— Assigned task —
Transcribe every line of the material below without change, apart from dropping the pictures.

— The data —
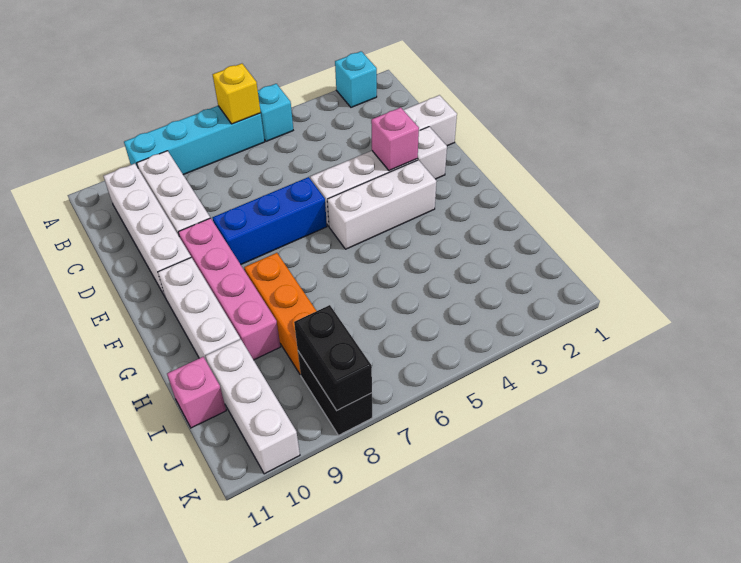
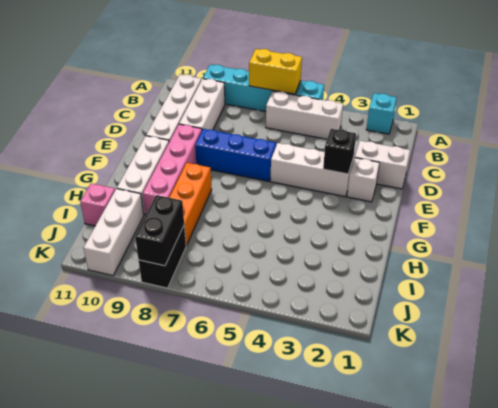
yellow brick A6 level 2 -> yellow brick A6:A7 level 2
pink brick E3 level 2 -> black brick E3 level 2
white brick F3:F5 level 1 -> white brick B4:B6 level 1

— Your response —
yellow brick A6 level 2 -> yellow brick A6:A7 level 2
pink brick E3 level 2 -> black brick E3 level 2
white brick F3:F5 level 1 -> white brick B4:B6 level 1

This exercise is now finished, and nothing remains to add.